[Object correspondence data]
▼

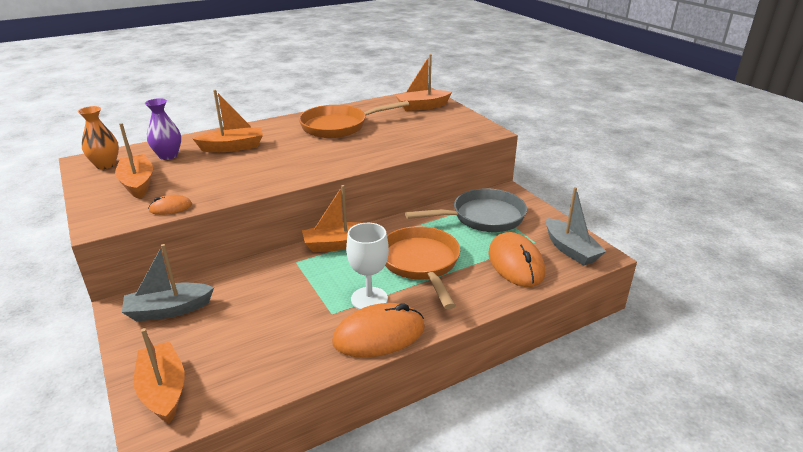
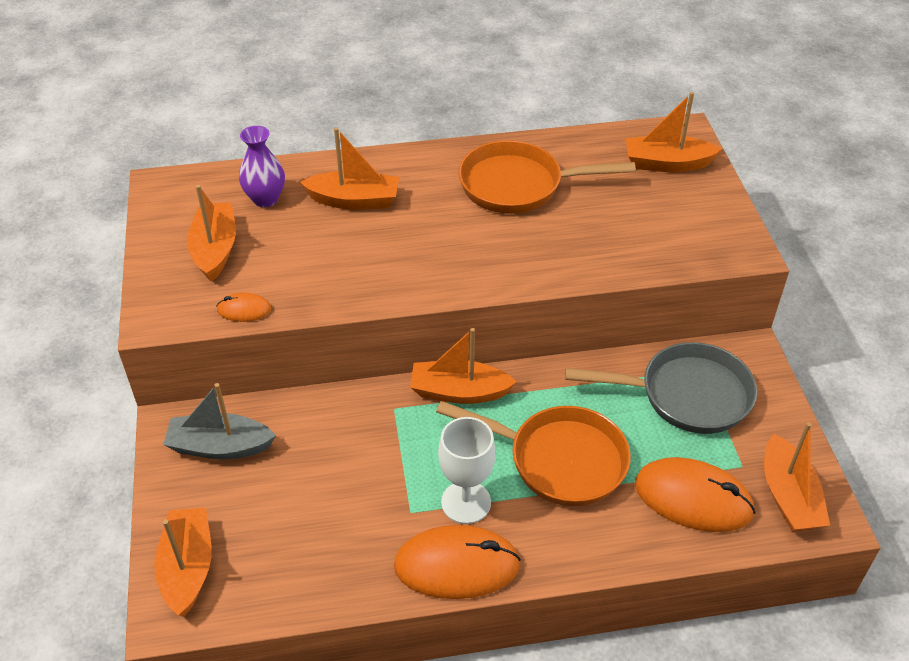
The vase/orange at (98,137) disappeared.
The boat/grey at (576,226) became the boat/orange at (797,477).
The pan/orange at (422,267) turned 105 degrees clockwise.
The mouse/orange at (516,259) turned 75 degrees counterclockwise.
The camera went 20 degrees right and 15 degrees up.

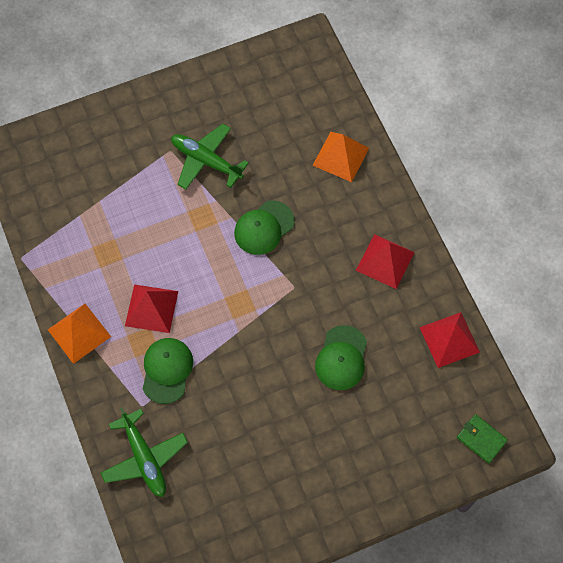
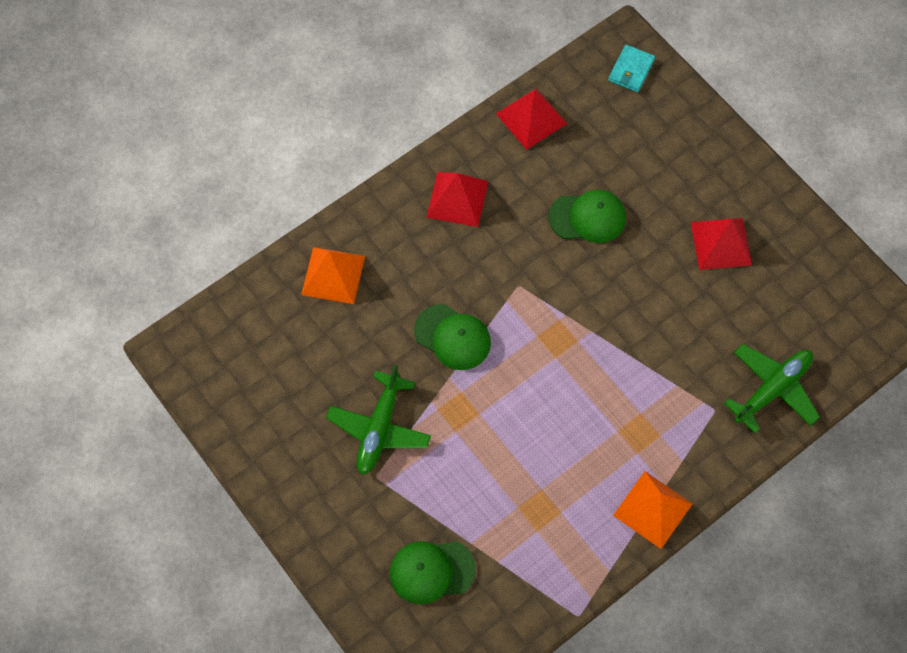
The pyramid/red moved from (151,308) to (721,244).
The cap/green moved from (168,371) to (433,572).
The wallet/green at (482,438) became the wallet/turquoise at (631,68).
The camera went 105 degrees left and 0 degrees up.

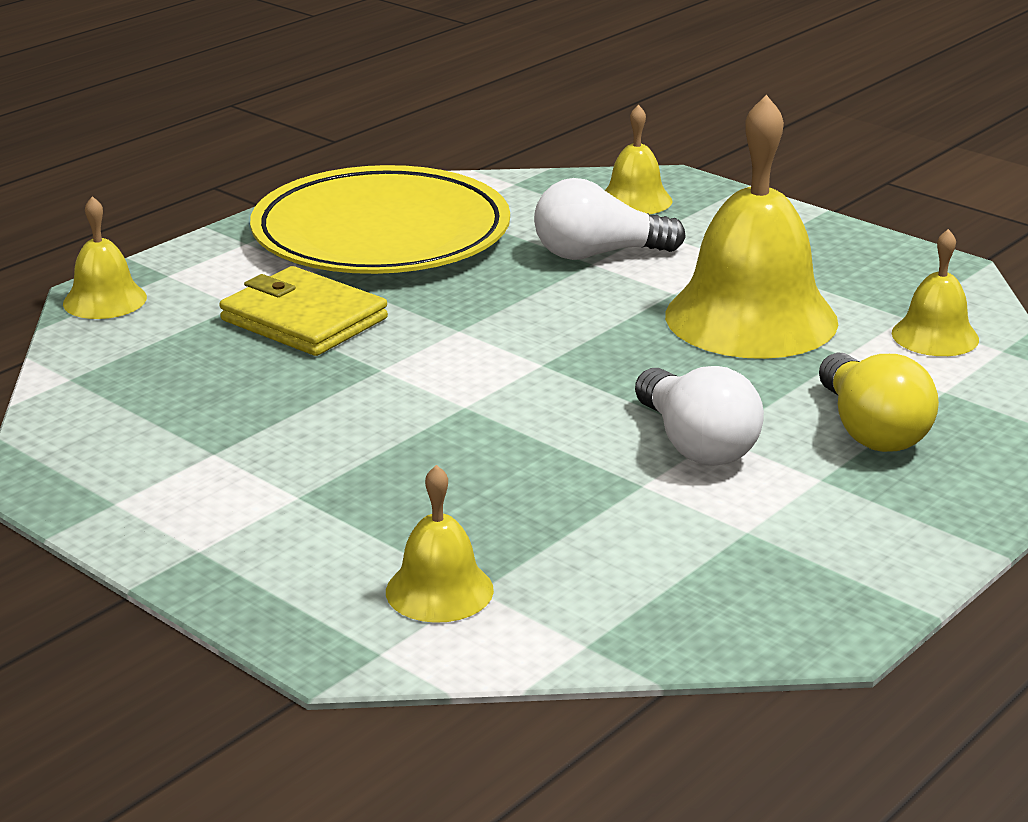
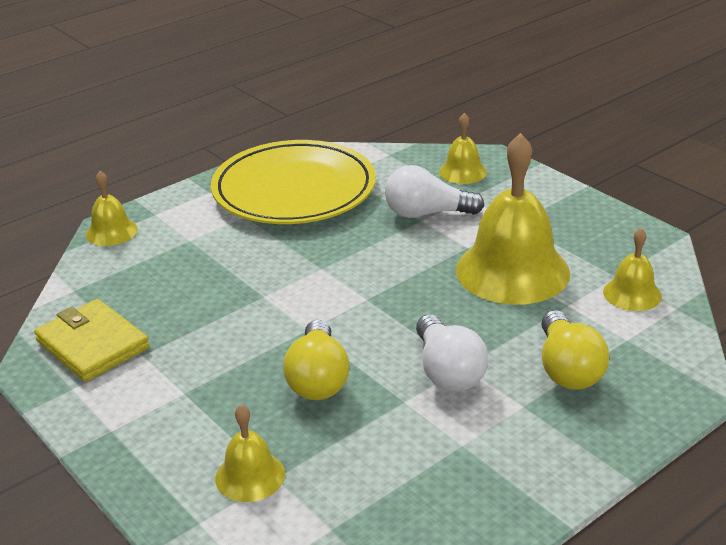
The light bulb/yellow at (316,360) appeared.
The wallet/yellow moved from (303,311) to (92,340).
The camera went 10 degrees right and 5 degrees up.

▲

WORK TO COMPLETE
The expected output is every entry above, character for character, with no pictures.

PROBLEM SOLUTION
The vase/orange at (98,137) disappeared.
The boat/grey at (576,226) became the boat/orange at (797,477).
The pan/orange at (422,267) turned 105 degrees clockwise.
The mouse/orange at (516,259) turned 75 degrees counterclockwise.
The camera went 20 degrees right and 15 degrees up.

The pyramid/red moved from (151,308) to (721,244).
The cap/green moved from (168,371) to (433,572).
The wallet/green at (482,438) became the wallet/turquoise at (631,68).
The camera went 105 degrees left and 0 degrees up.

The light bulb/yellow at (316,360) appeared.
The wallet/yellow moved from (303,311) to (92,340).
The camera went 10 degrees right and 5 degrees up.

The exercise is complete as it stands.